→ PROBLEM
Using the records below, filter out every line that lacks "VEXT" and copy the rest.

→ DATASET EXCERPTS
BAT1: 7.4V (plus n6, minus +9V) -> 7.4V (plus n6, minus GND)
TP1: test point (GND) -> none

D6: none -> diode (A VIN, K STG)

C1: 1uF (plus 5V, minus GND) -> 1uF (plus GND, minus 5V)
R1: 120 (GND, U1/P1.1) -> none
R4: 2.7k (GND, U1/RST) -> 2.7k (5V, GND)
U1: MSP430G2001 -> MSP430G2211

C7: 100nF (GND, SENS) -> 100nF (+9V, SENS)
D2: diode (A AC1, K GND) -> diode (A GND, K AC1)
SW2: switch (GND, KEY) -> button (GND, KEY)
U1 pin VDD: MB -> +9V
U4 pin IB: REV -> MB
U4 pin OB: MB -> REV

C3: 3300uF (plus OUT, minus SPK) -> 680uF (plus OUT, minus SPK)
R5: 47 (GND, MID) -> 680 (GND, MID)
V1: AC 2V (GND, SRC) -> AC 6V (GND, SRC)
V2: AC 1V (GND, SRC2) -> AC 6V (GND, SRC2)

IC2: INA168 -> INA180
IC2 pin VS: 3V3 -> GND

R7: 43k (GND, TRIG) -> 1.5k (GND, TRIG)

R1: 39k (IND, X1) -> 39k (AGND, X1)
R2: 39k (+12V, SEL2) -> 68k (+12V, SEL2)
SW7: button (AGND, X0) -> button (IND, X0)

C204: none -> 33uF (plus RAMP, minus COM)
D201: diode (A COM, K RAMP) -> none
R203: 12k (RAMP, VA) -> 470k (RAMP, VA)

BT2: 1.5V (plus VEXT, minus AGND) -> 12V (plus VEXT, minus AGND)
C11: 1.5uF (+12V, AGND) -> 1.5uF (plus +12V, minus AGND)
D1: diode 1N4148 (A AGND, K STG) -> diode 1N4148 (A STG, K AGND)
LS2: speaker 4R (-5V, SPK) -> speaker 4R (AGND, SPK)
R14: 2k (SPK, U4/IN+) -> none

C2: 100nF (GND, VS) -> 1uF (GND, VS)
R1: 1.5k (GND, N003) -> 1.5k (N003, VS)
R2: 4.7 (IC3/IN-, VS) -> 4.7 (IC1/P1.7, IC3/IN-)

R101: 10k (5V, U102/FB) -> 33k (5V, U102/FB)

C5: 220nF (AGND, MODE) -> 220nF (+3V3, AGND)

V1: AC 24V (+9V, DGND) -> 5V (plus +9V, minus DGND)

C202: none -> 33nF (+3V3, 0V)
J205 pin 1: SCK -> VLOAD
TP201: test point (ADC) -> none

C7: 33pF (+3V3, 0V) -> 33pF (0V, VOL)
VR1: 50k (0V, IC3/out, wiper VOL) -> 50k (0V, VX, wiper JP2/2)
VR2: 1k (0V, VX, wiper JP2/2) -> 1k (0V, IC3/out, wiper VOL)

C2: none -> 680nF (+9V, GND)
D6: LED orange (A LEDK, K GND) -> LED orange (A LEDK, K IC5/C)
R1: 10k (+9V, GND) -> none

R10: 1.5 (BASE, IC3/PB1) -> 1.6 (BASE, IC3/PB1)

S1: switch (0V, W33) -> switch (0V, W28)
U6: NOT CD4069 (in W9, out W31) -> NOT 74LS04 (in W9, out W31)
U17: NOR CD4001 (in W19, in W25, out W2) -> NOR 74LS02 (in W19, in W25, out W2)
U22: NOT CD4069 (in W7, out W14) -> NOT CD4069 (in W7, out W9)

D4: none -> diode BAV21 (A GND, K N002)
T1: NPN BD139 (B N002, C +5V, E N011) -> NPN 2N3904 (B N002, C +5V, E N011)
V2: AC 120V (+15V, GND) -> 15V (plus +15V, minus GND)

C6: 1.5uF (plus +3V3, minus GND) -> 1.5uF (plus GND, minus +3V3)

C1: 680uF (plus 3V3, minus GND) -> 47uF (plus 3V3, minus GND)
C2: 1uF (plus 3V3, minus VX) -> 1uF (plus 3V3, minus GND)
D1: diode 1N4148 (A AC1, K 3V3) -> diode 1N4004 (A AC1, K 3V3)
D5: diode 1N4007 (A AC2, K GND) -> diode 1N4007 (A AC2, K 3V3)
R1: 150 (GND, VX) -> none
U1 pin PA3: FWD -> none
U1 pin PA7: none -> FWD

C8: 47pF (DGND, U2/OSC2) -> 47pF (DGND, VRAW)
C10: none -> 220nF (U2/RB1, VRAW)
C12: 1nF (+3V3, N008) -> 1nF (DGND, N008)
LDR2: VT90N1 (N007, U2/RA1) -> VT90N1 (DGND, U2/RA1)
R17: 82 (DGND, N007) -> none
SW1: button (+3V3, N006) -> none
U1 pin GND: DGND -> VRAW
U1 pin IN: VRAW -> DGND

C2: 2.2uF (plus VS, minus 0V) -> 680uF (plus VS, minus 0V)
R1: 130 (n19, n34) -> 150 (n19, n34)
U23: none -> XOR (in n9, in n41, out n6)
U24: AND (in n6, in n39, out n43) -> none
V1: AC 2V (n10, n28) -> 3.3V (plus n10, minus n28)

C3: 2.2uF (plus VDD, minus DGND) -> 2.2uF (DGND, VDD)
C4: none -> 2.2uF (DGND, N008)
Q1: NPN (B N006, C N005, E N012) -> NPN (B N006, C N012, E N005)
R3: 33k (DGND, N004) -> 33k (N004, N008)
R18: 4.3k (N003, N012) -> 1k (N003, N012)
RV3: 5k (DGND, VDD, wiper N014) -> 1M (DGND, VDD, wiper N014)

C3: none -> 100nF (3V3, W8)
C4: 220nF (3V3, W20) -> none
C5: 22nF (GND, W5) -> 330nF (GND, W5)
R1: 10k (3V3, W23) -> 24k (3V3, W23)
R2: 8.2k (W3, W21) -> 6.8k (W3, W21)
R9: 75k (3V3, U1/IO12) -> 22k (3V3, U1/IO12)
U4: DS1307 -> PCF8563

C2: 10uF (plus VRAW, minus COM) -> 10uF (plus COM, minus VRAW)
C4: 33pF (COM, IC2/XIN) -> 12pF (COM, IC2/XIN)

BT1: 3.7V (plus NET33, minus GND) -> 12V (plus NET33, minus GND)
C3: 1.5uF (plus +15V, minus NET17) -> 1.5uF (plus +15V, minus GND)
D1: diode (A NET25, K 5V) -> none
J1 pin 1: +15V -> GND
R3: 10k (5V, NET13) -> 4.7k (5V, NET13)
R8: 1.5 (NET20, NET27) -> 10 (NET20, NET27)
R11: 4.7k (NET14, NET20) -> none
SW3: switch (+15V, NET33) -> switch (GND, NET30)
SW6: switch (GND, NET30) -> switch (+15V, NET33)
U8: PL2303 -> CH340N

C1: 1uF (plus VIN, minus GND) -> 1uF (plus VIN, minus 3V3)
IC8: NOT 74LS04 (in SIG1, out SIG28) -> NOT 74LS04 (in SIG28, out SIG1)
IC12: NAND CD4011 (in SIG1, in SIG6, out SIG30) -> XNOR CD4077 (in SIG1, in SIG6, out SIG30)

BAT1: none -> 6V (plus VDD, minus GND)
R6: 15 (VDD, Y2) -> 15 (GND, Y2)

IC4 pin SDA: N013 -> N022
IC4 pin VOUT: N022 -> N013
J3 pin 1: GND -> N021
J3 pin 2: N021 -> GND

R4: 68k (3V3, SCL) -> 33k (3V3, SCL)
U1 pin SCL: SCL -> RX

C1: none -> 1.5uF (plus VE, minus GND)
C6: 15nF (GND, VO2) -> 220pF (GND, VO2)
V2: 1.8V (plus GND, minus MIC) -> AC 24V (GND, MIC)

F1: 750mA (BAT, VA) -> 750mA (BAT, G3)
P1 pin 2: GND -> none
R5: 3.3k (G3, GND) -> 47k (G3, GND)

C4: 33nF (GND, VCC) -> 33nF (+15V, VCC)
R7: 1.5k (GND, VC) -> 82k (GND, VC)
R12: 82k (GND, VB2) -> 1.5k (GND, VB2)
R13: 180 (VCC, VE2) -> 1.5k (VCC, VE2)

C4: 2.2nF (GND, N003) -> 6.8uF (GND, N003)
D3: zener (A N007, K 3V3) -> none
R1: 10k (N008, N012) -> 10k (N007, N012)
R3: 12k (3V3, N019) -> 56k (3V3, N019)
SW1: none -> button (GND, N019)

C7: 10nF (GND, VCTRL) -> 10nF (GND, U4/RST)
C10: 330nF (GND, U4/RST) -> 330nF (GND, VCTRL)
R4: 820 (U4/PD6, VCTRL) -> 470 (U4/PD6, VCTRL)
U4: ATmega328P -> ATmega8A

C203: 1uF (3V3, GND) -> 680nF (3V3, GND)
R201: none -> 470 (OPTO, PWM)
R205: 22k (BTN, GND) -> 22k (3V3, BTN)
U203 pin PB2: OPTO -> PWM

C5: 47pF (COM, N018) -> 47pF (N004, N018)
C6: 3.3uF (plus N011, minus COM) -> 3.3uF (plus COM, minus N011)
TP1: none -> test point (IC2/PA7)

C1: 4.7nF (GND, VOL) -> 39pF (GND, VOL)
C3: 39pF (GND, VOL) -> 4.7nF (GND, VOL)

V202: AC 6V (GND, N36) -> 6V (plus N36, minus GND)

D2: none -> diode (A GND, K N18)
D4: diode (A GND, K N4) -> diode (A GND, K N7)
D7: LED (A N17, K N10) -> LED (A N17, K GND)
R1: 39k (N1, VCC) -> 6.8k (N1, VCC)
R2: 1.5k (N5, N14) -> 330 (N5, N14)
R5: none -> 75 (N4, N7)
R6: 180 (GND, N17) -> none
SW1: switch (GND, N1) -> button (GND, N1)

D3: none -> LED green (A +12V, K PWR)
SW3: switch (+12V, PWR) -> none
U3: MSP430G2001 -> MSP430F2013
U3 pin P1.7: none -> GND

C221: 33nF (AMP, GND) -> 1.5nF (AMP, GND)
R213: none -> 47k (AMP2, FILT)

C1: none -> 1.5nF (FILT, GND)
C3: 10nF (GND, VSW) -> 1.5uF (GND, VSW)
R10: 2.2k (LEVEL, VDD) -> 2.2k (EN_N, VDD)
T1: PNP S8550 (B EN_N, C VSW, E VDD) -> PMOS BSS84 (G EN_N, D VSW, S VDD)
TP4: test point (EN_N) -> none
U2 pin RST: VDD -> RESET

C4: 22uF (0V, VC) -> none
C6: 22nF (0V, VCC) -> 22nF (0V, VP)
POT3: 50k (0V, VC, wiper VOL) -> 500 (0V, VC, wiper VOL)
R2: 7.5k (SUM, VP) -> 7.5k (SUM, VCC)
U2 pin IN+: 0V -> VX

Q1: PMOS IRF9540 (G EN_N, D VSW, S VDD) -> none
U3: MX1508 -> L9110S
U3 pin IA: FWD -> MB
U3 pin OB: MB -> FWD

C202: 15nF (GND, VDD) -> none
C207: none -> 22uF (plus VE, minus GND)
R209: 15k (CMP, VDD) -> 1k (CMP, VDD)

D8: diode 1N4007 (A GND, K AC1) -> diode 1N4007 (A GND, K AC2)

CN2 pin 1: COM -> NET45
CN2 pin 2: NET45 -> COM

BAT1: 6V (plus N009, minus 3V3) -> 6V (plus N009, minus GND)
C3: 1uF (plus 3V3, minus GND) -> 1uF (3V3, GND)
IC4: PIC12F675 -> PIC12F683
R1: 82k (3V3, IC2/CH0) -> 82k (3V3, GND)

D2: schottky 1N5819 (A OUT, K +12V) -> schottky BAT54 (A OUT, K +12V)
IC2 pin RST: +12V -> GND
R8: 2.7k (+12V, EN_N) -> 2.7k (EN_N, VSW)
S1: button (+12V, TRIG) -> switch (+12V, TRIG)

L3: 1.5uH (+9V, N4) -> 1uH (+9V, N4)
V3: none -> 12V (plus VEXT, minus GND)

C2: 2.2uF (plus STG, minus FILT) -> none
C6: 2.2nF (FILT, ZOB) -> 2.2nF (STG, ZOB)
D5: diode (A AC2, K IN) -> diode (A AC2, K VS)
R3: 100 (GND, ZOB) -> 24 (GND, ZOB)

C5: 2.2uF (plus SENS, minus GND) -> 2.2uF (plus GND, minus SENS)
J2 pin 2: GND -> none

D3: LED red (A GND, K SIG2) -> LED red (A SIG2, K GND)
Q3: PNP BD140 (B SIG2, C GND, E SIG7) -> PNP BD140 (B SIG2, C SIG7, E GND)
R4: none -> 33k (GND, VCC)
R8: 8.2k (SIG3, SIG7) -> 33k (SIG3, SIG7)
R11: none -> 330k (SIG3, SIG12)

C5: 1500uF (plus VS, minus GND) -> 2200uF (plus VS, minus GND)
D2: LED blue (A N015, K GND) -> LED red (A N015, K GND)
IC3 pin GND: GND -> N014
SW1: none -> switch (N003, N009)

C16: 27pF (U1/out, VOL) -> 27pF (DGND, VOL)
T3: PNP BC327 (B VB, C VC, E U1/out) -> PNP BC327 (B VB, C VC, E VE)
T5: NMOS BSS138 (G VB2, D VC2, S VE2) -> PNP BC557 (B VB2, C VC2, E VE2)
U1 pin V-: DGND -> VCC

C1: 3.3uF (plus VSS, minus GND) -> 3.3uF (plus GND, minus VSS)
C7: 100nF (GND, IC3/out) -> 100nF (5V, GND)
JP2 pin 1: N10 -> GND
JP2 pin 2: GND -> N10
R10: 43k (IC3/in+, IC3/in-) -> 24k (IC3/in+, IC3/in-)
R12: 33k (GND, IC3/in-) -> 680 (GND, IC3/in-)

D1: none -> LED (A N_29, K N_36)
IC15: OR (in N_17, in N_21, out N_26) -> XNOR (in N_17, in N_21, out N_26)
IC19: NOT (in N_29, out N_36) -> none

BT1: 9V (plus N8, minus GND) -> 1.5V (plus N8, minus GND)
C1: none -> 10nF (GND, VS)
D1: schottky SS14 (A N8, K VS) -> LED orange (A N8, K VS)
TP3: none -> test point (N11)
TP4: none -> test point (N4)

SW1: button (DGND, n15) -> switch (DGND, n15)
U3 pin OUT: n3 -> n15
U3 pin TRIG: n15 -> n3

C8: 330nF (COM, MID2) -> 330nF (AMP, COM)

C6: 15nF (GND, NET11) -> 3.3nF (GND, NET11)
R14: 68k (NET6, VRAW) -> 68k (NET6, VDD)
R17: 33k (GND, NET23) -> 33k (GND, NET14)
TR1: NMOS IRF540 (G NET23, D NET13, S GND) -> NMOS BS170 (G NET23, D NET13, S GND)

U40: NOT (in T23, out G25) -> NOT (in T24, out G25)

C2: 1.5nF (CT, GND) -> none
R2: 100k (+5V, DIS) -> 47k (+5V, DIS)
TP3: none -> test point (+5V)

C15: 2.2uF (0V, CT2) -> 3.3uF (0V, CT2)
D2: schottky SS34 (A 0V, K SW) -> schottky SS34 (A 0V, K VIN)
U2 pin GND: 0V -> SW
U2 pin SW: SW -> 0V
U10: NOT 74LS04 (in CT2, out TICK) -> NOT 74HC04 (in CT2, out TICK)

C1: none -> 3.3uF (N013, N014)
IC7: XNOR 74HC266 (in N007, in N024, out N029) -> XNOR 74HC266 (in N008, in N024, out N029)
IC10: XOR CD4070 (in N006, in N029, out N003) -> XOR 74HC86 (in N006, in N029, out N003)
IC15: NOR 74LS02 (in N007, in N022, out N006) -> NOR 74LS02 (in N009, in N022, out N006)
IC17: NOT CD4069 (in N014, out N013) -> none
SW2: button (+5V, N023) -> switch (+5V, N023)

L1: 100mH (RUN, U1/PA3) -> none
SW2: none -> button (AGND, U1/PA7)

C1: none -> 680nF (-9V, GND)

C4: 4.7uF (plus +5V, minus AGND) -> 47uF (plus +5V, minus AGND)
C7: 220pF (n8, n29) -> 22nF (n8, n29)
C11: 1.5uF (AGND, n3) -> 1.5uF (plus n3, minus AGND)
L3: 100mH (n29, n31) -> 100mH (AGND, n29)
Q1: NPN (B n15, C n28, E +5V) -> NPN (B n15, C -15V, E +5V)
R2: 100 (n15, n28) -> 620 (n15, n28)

→ RESULT
BT2: 1.5V (plus VEXT, minus AGND) -> 12V (plus VEXT, minus AGND)
V3: none -> 12V (plus VEXT, minus GND)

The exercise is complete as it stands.